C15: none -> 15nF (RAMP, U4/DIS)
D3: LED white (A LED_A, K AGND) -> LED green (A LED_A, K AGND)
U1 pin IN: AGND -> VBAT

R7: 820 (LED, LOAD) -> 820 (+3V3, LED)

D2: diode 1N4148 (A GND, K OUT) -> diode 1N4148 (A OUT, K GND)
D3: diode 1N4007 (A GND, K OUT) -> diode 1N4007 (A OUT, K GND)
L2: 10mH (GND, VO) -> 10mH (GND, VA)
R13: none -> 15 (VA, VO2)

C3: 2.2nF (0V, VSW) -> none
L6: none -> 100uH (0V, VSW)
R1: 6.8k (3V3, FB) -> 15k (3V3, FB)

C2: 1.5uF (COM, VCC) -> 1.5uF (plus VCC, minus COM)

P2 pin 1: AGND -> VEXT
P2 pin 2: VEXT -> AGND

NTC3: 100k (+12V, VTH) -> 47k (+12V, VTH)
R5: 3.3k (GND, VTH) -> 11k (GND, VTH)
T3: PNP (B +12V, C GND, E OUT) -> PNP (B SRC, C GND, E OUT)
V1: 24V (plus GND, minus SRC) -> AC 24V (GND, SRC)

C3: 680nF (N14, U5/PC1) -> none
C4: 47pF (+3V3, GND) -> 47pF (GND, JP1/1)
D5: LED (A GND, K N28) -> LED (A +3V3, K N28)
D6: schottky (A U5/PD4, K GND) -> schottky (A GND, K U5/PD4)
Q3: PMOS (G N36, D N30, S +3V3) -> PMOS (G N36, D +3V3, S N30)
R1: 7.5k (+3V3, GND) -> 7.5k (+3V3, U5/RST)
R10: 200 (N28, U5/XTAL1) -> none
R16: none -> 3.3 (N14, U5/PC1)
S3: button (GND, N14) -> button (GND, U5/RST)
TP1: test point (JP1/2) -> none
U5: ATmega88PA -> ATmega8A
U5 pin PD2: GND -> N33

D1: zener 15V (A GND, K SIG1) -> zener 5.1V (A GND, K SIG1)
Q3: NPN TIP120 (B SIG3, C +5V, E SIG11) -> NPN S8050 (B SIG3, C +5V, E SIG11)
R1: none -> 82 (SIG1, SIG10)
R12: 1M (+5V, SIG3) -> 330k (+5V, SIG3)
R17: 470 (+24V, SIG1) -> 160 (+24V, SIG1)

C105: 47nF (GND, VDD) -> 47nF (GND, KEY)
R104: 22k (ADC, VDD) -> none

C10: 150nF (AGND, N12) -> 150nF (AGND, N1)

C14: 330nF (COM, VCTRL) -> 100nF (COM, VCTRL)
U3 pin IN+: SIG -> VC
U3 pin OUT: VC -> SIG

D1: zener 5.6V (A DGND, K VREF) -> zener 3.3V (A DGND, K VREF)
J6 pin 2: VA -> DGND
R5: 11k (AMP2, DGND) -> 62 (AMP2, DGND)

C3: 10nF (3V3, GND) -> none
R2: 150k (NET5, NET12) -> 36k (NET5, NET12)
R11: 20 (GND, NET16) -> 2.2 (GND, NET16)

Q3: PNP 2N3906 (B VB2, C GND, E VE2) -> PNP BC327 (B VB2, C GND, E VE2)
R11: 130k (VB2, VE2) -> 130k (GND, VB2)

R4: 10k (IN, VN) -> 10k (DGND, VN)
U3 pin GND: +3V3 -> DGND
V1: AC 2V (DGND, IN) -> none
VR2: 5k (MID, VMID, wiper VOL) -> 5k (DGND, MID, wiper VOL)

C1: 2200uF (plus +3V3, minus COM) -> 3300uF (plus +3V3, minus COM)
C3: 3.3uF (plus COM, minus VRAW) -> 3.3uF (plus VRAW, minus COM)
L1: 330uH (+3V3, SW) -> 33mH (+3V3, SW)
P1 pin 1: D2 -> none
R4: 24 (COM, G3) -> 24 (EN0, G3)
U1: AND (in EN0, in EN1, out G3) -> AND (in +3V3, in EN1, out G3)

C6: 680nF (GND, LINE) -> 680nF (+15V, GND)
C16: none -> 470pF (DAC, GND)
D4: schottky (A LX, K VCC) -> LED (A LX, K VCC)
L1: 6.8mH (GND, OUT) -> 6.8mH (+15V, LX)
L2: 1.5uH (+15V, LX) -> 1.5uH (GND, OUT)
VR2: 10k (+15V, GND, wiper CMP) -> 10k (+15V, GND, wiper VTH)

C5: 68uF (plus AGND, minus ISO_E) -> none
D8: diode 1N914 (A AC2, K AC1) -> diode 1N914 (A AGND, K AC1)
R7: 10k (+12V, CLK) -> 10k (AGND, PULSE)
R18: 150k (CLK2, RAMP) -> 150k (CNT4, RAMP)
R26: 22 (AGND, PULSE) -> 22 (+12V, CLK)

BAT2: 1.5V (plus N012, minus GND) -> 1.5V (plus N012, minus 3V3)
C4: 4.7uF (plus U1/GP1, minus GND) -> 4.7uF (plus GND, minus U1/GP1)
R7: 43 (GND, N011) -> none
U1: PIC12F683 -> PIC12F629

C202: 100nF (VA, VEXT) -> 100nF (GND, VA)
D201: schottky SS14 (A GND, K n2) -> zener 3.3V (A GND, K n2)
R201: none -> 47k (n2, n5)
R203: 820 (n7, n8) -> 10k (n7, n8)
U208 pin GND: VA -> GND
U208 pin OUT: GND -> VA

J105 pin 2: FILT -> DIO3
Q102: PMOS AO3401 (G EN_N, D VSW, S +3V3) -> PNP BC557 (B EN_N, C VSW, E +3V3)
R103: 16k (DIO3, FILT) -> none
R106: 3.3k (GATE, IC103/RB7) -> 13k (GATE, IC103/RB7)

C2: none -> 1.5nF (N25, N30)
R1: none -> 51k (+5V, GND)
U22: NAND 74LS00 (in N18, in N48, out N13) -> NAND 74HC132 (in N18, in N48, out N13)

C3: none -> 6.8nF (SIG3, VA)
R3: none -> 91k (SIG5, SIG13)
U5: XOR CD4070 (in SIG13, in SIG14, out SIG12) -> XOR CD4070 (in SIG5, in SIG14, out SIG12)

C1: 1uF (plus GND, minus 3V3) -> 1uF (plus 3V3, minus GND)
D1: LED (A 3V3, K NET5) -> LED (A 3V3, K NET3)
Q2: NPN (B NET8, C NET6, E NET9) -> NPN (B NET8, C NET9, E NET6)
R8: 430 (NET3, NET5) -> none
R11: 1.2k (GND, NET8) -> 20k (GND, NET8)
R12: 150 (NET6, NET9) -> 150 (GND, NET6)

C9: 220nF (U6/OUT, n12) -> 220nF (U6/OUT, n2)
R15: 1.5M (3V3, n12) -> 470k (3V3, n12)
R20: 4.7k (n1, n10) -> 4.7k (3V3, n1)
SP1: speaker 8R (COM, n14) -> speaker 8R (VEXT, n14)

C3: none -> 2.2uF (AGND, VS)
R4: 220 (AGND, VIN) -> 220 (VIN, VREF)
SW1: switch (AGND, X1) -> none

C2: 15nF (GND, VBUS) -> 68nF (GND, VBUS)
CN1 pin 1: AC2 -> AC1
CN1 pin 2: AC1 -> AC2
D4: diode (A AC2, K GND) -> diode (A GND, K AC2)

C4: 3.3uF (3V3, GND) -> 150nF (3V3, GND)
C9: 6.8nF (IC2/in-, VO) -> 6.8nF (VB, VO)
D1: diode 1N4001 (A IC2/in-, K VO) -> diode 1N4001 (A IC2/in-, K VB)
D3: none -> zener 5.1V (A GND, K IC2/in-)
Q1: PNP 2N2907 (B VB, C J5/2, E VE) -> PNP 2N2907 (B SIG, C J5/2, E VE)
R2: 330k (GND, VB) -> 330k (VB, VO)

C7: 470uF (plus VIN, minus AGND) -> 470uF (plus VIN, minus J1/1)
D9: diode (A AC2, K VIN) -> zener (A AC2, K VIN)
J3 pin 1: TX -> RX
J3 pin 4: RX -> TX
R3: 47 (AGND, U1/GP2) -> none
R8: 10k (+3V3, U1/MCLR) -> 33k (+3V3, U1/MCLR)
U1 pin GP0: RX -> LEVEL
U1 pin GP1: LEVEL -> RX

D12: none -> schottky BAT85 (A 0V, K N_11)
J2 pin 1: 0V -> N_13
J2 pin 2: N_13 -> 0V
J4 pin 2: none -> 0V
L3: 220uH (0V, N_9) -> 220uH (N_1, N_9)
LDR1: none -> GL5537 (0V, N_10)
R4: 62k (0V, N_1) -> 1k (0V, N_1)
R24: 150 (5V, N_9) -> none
===
- **Aim of the exercise**
The lines to return run from the one containing "D4: diode (A" through the last line of the material above. Please reproduce them exactly.

- **Response area**
D4: diode (A AC2, K GND) -> diode (A GND, K AC2)

C4: 3.3uF (3V3, GND) -> 150nF (3V3, GND)
C9: 6.8nF (IC2/in-, VO) -> 6.8nF (VB, VO)
D1: diode 1N4001 (A IC2/in-, K VO) -> diode 1N4001 (A IC2/in-, K VB)
D3: none -> zener 5.1V (A GND, K IC2/in-)
Q1: PNP 2N2907 (B VB, C J5/2, E VE) -> PNP 2N2907 (B SIG, C J5/2, E VE)
R2: 330k (GND, VB) -> 330k (VB, VO)

C7: 470uF (plus VIN, minus AGND) -> 470uF (plus VIN, minus J1/1)
D9: diode (A AC2, K VIN) -> zener (A AC2, K VIN)
J3 pin 1: TX -> RX
J3 pin 4: RX -> TX
R3: 47 (AGND, U1/GP2) -> none
R8: 10k (+3V3, U1/MCLR) -> 33k (+3V3, U1/MCLR)
U1 pin GP0: RX -> LEVEL
U1 pin GP1: LEVEL -> RX

D12: none -> schottky BAT85 (A 0V, K N_11)
J2 pin 1: 0V -> N_13
J2 pin 2: N_13 -> 0V
J4 pin 2: none -> 0V
L3: 220uH (0V, N_9) -> 220uH (N_1, N_9)
LDR1: none -> GL5537 (0V, N_10)
R4: 62k (0V, N_1) -> 1k (0V, N_1)
R24: 150 (5V, N_9) -> none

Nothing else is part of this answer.